*Task objective*
Look through the records below for the line with "none -> orange brick A2:A4 level 1". Return that line and each one after it up to and including the line with "orange brick E2", exactly.

::::::::::

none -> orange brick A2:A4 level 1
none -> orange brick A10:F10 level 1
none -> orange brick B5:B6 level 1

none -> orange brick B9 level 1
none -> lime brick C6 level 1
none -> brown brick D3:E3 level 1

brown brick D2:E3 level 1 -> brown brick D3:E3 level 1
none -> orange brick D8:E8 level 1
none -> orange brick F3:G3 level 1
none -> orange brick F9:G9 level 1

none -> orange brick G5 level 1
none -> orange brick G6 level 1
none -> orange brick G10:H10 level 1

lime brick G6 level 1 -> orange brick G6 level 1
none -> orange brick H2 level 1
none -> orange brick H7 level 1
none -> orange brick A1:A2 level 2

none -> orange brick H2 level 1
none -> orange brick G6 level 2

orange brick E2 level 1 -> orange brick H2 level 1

::::::::::

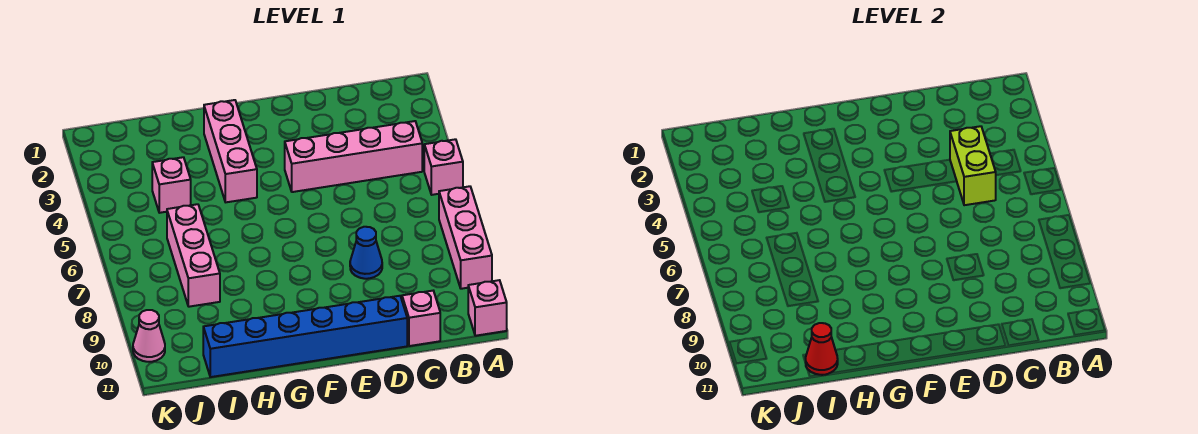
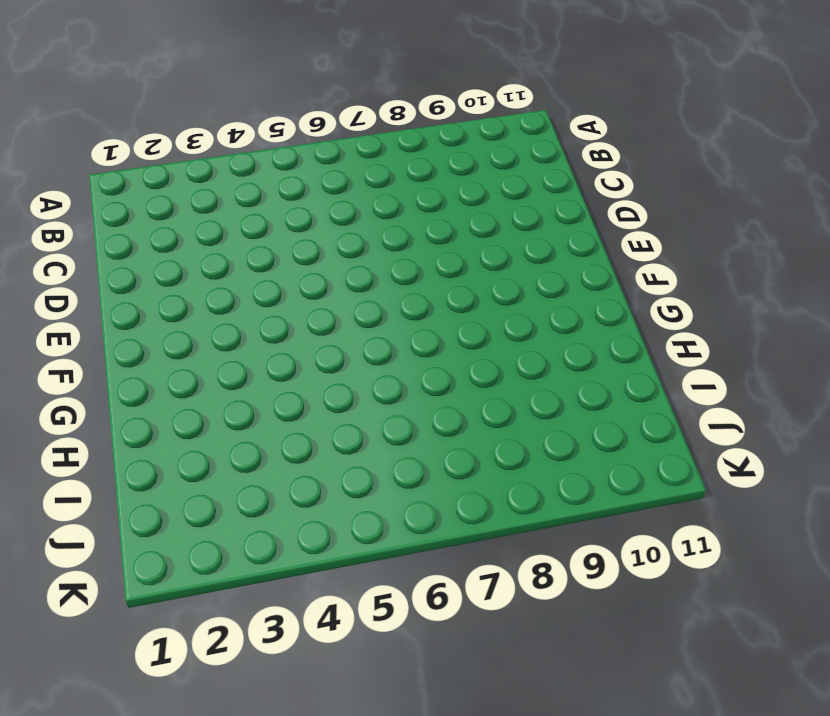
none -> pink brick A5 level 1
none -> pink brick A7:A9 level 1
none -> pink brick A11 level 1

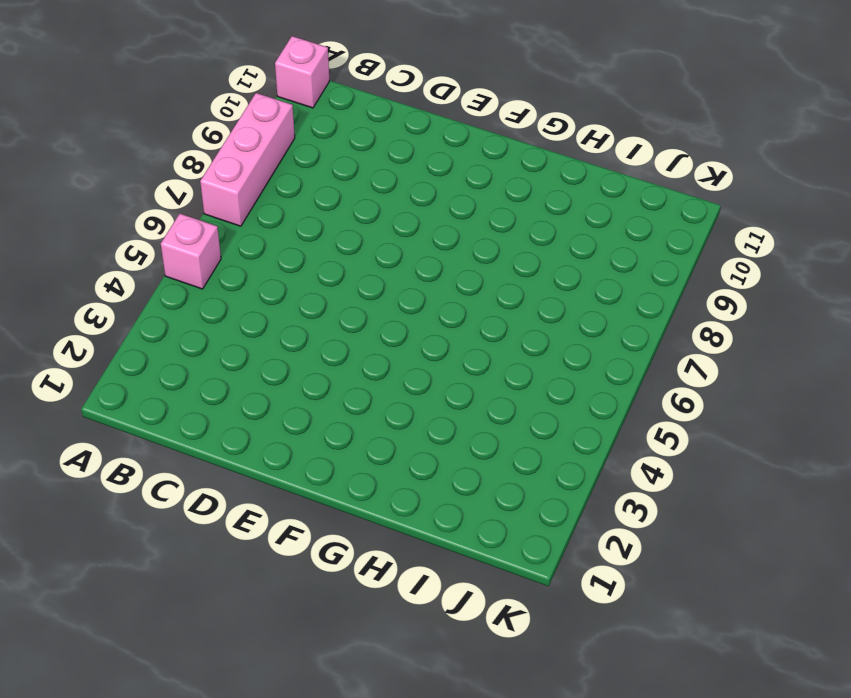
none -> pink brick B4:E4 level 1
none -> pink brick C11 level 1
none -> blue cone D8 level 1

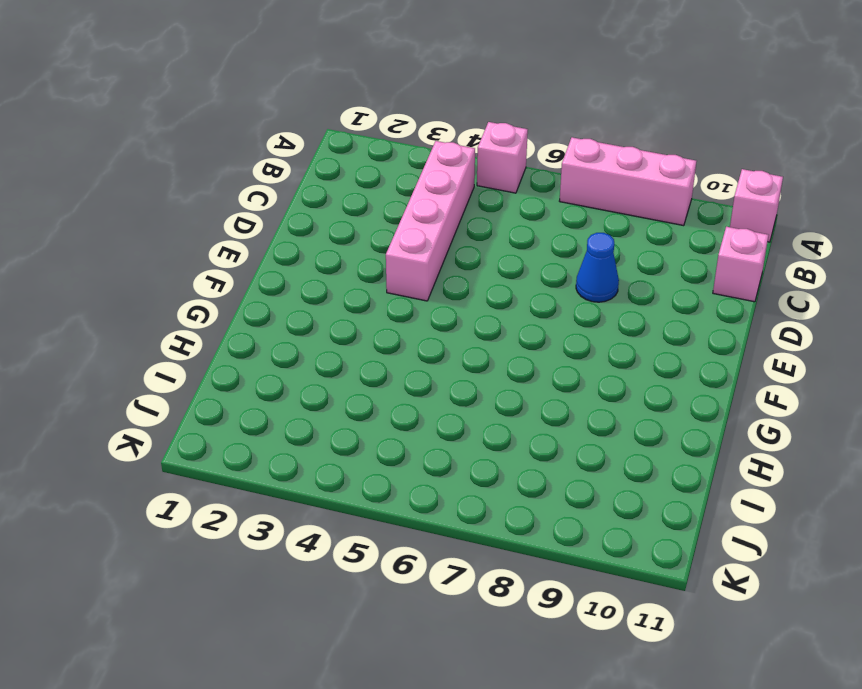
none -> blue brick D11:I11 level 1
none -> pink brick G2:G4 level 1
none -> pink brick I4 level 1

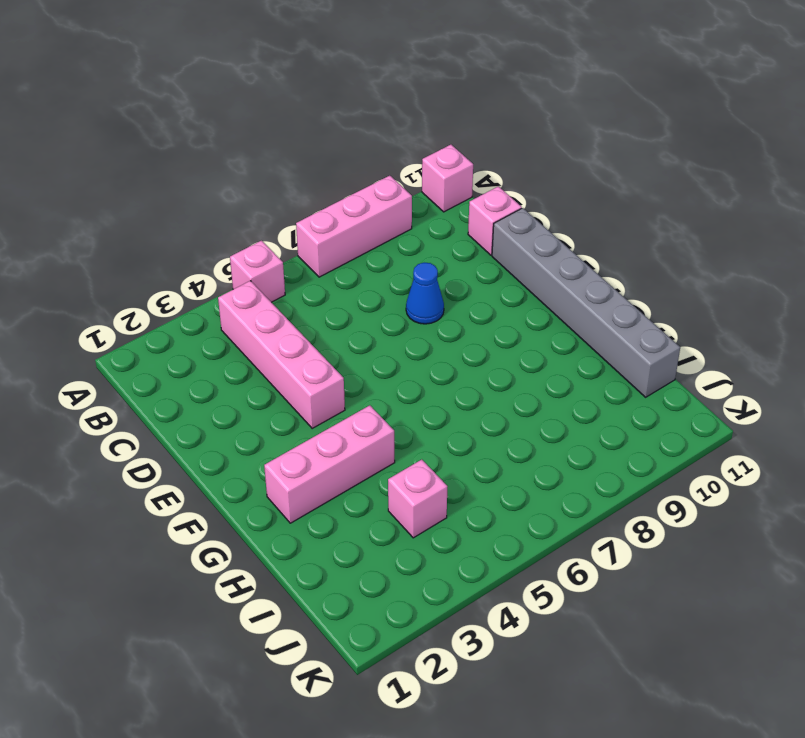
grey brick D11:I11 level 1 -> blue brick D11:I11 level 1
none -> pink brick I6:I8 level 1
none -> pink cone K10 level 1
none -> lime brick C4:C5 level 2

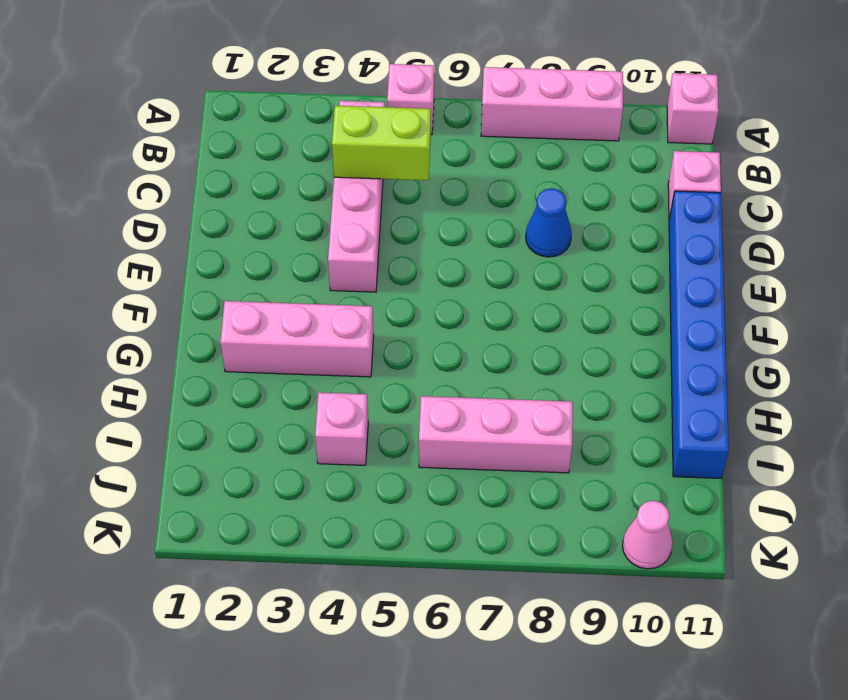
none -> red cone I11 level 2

::::::::::

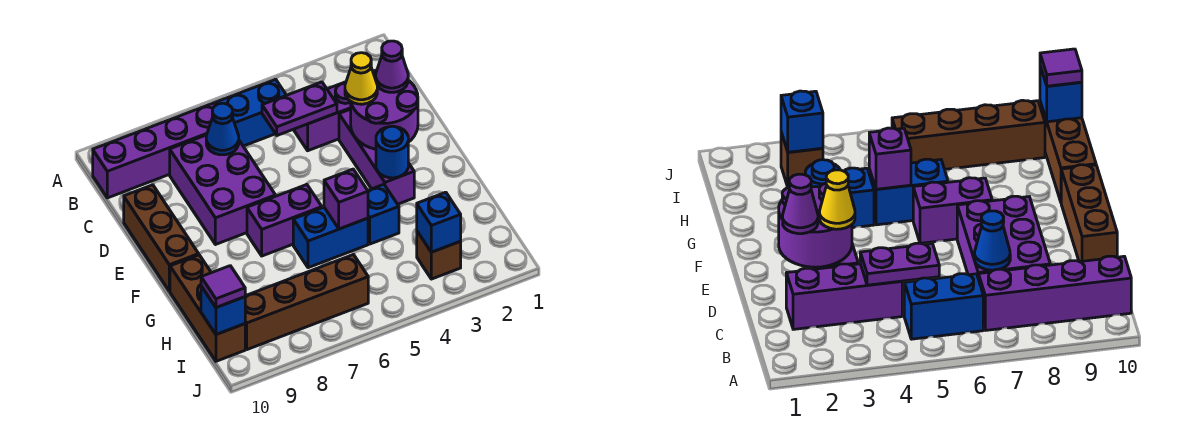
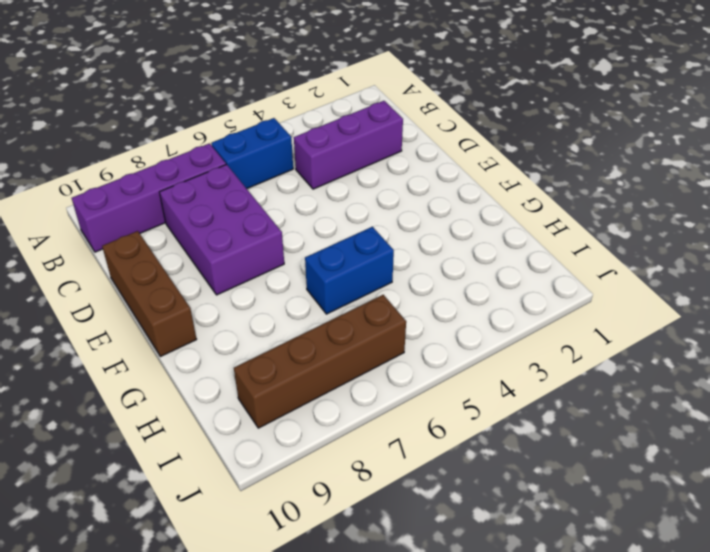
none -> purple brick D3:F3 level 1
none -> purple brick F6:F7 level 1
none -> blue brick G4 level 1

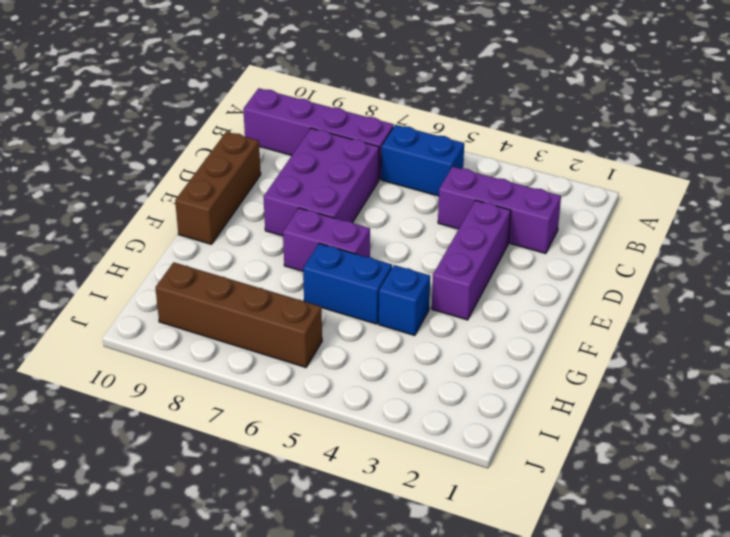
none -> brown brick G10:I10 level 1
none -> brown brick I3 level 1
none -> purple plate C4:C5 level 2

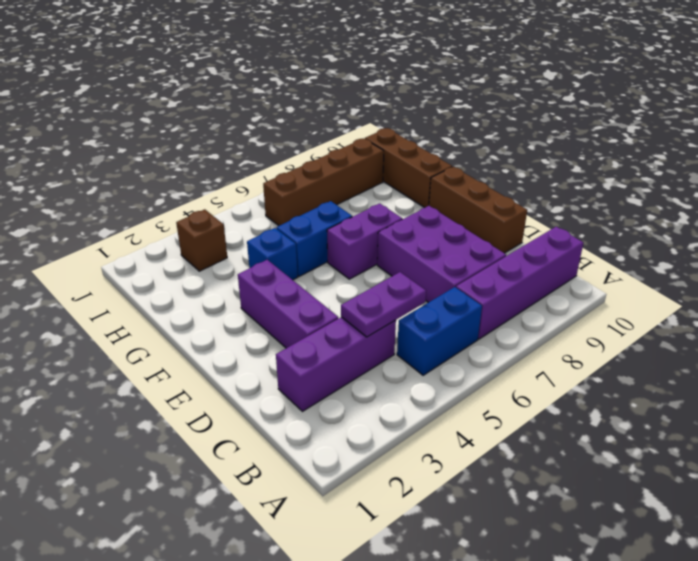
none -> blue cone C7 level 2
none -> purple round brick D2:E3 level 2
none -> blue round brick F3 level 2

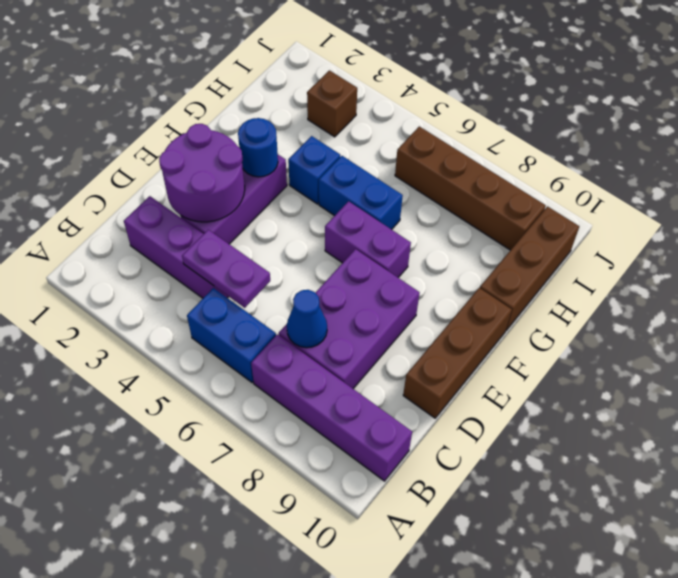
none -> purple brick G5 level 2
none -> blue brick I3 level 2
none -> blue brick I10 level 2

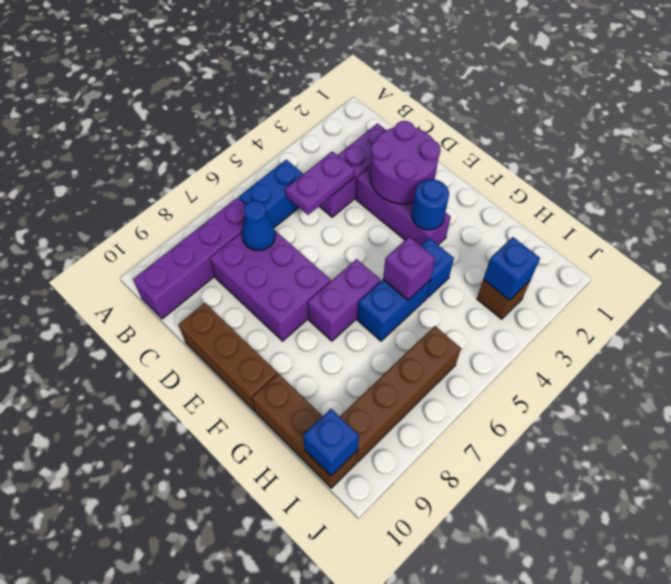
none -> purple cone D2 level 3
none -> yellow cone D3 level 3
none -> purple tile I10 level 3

::::::::::

*Response to the exercise*
none -> orange brick A2:A4 level 1
none -> orange brick A10:F10 level 1
none -> orange brick B5:B6 level 1

none -> orange brick B9 level 1
none -> lime brick C6 level 1
none -> brown brick D3:E3 level 1

brown brick D2:E3 level 1 -> brown brick D3:E3 level 1
none -> orange brick D8:E8 level 1
none -> orange brick F3:G3 level 1
none -> orange brick F9:G9 level 1

none -> orange brick G5 level 1
none -> orange brick G6 level 1
none -> orange brick G10:H10 level 1

lime brick G6 level 1 -> orange brick G6 level 1
none -> orange brick H2 level 1
none -> orange brick H7 level 1
none -> orange brick A1:A2 level 2

none -> orange brick H2 level 1
none -> orange brick G6 level 2

orange brick E2 level 1 -> orange brick H2 level 1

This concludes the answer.